§ **Information provided**
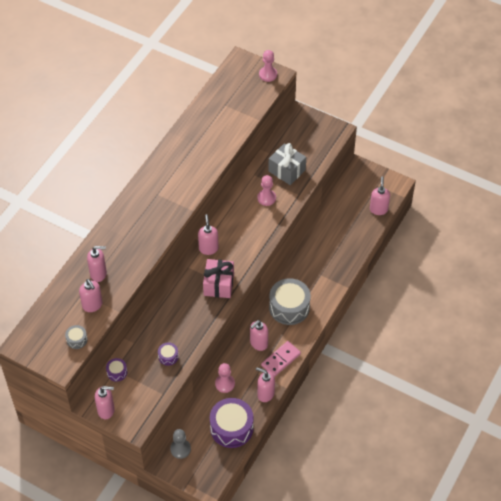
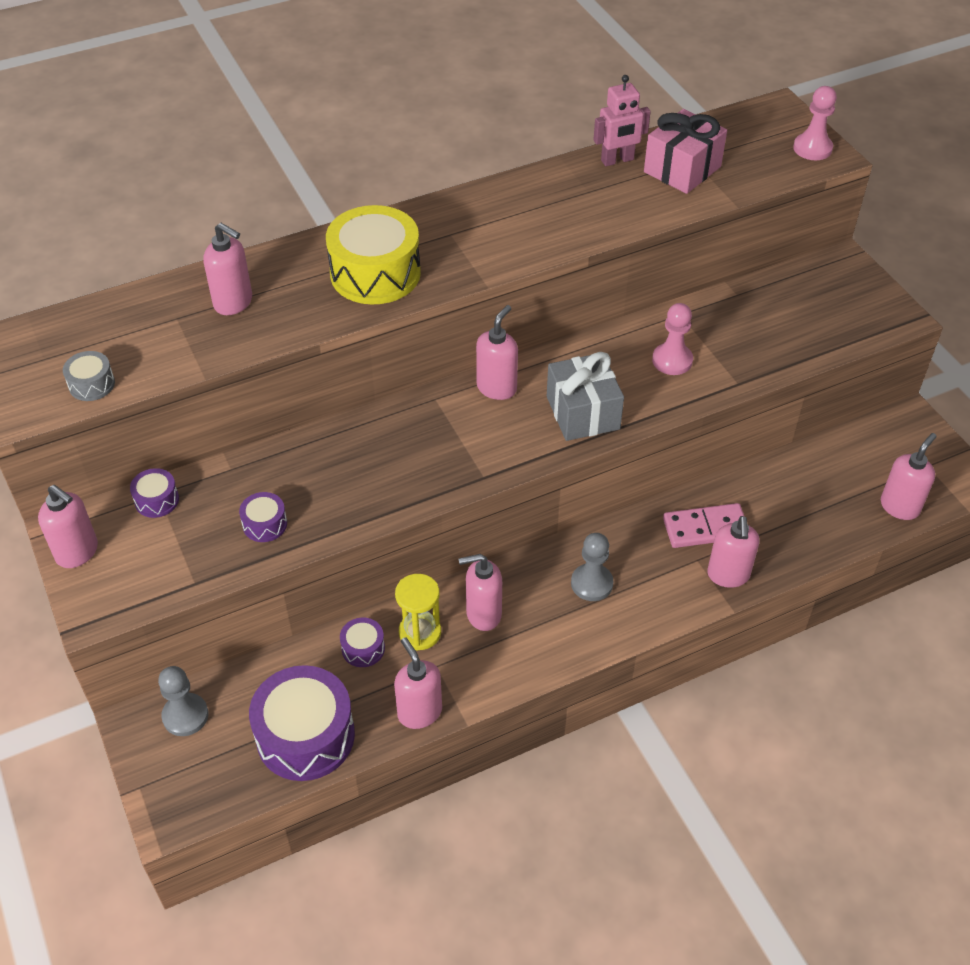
camera: 35 degrees right, 5 degrees down
pink soap dispenser [79,279,103,312] -> pink soap dispenser moved to [707,516,759,588]
pink gift [203,259,234,298] -> pink gift moved to [644,109,727,194]
pink pawn [215,363,235,393] -> purple drum [340,618,385,667]
pink domino [261,341,301,377] -> pink domino moved to [663,503,745,548]
grey gift [268,143,306,185] -> grey gift moved to [547,352,624,441]
grey drum [269,278,311,325] -> grey pawn [571,533,613,601]
none -> yellow drum [326,205,421,304]
none -> yellow hourglass [395,574,441,651]
none -> pink robot [593,75,651,166]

§ **How to complete this task**
All lines from the one with "pink domino [261,341,301,377]" to the end of the listing are to be printed exactly as given, both ends included.

§ **Expected answer**
pink domino [261,341,301,377] -> pink domino moved to [663,503,745,548]
grey gift [268,143,306,185] -> grey gift moved to [547,352,624,441]
grey drum [269,278,311,325] -> grey pawn [571,533,613,601]
none -> yellow drum [326,205,421,304]
none -> yellow hourglass [395,574,441,651]
none -> pink robot [593,75,651,166]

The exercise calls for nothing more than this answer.